▶ [Work to be completed]: Where does the string "purple" occur in the records below? Copy every line that holds it.
Segment Start: Data for this task
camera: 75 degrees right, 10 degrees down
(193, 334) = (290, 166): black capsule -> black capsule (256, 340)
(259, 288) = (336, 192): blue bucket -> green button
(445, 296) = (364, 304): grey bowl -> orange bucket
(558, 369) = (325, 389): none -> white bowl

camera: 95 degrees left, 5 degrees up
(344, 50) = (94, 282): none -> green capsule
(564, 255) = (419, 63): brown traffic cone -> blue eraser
Segment End: Data for this task
Segment Start: Data for this task
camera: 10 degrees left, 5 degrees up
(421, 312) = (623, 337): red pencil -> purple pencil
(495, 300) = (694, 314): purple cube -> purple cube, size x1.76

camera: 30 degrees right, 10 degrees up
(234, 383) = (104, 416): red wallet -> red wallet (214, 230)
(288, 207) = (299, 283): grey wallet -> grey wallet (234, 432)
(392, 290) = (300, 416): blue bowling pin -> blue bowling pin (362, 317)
Segment End: Data for this task
▶ [Exercise result]:
(421, 312) = (623, 337): red pencil -> purple pencil
(495, 300) = (694, 314): purple cube -> purple cube, size x1.76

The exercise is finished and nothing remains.